Brief: In the material below, the lines between the one holding "green pot [289,82,349,137]" and the one holding "purple pyramid [399,95,446,146]", inclusive, are to be set down word for word. Pictures stay out.
---
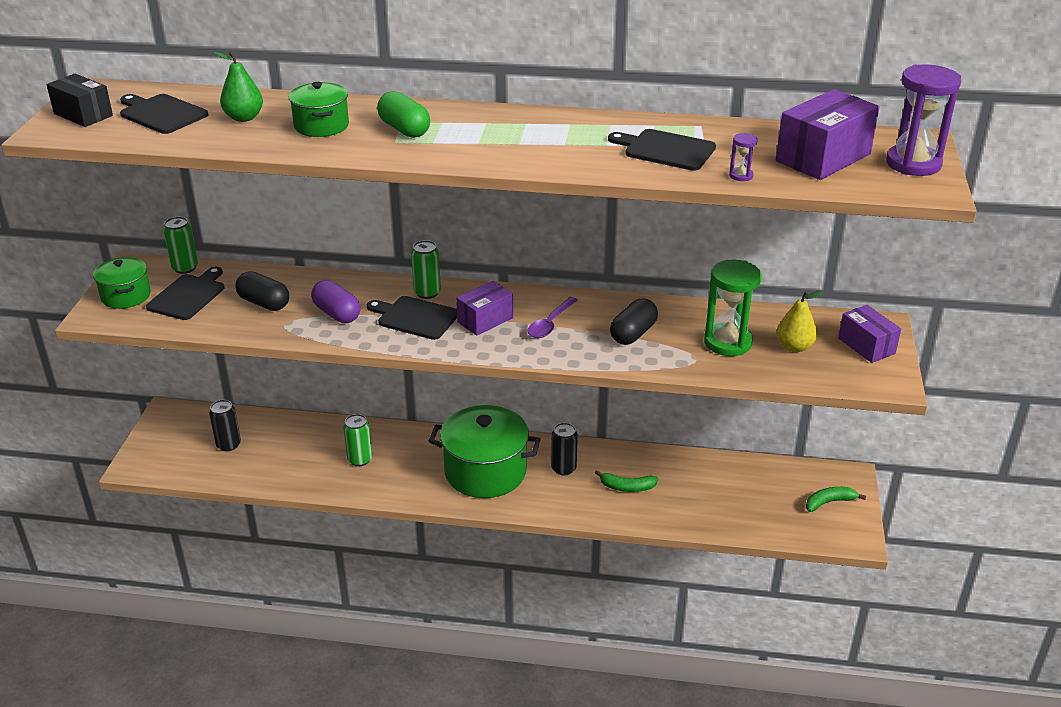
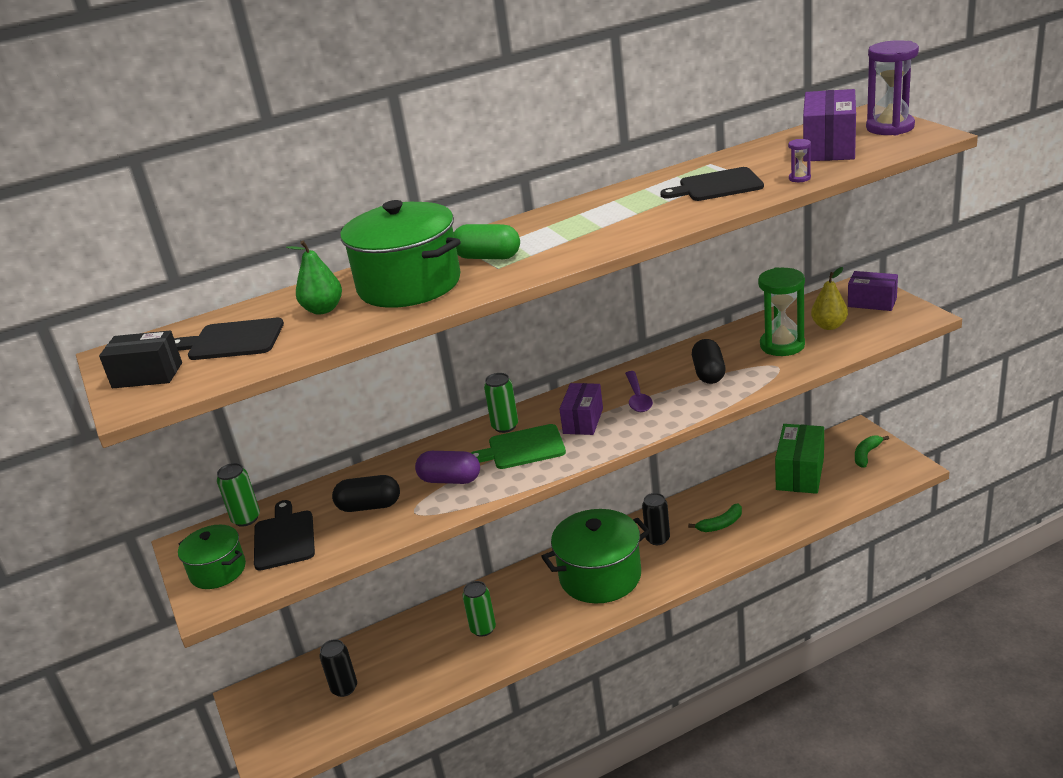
camera: 30 degrees left, 5 degrees down
green pot [289,82,349,137] -> green pot [340,200,461,308], size x1.81
black cutting board [367,296,457,340] -> green cutting board [471,424,566,469]
none -> green box [775,424,824,494]

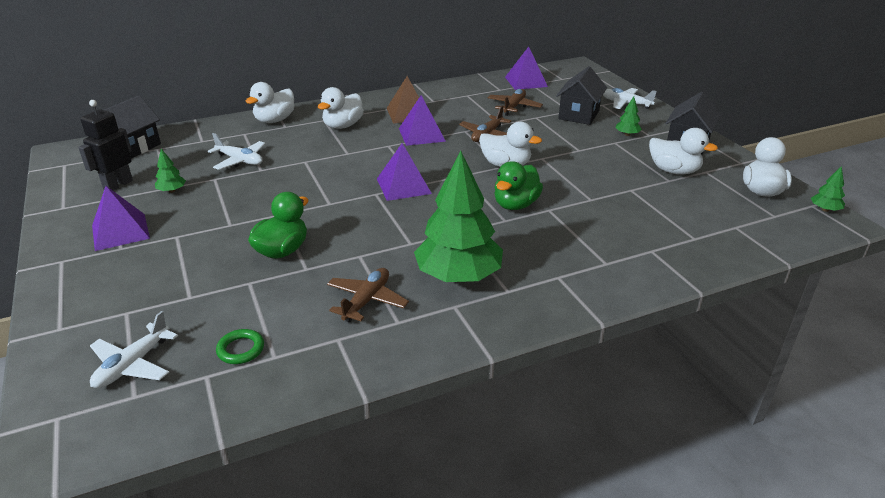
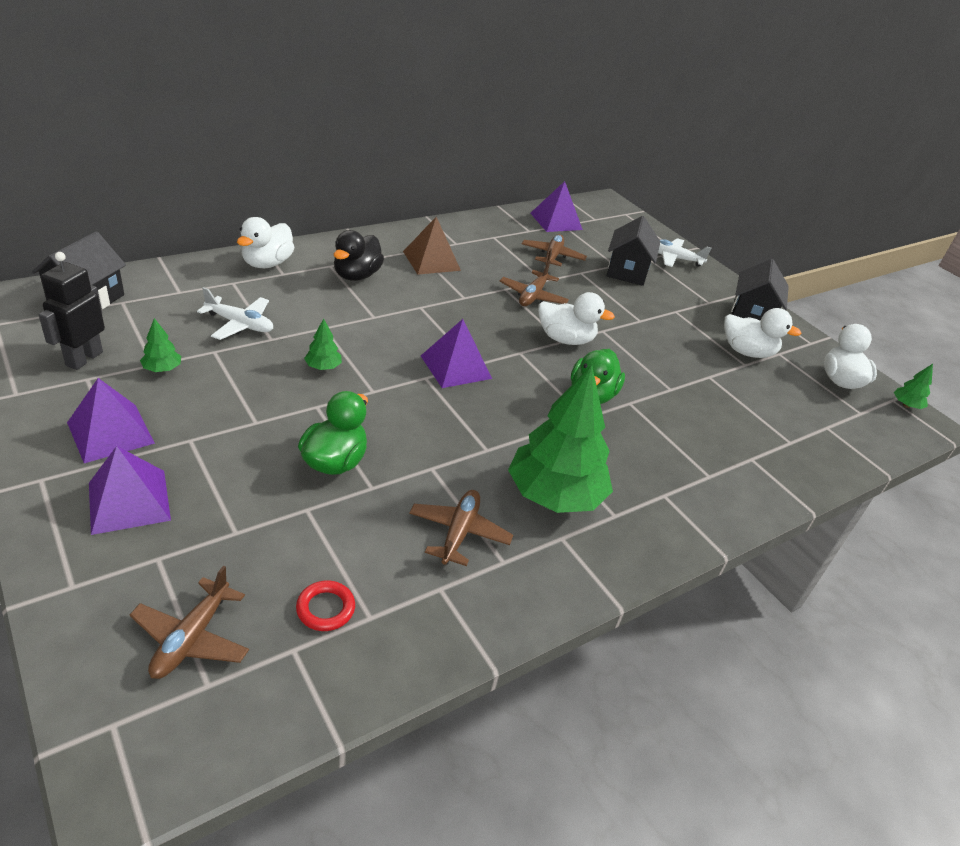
camera: 15 degrees left, 5 degrees up
white plane [90,311,178,388] -> brown plane [130,566,249,679]
green ring [216,329,264,364] -> red ring [296,581,355,631]
white duck [318,87,364,129] -> black duck [334,230,384,281]
purple pyramid [399,95,446,146] -> purple pyramid moved to [89,446,171,535]
green tree [615,97,642,136] -> green tree moved to [304,319,342,370]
---
Solution for this problem:
green pot [289,82,349,137] -> green pot [340,200,461,308], size x1.81
black cutting board [367,296,457,340] -> green cutting board [471,424,566,469]
none -> green box [775,424,824,494]

camera: 15 degrees left, 5 degrees up
white plane [90,311,178,388] -> brown plane [130,566,249,679]
green ring [216,329,264,364] -> red ring [296,581,355,631]
white duck [318,87,364,129] -> black duck [334,230,384,281]
purple pyramid [399,95,446,146] -> purple pyramid moved to [89,446,171,535]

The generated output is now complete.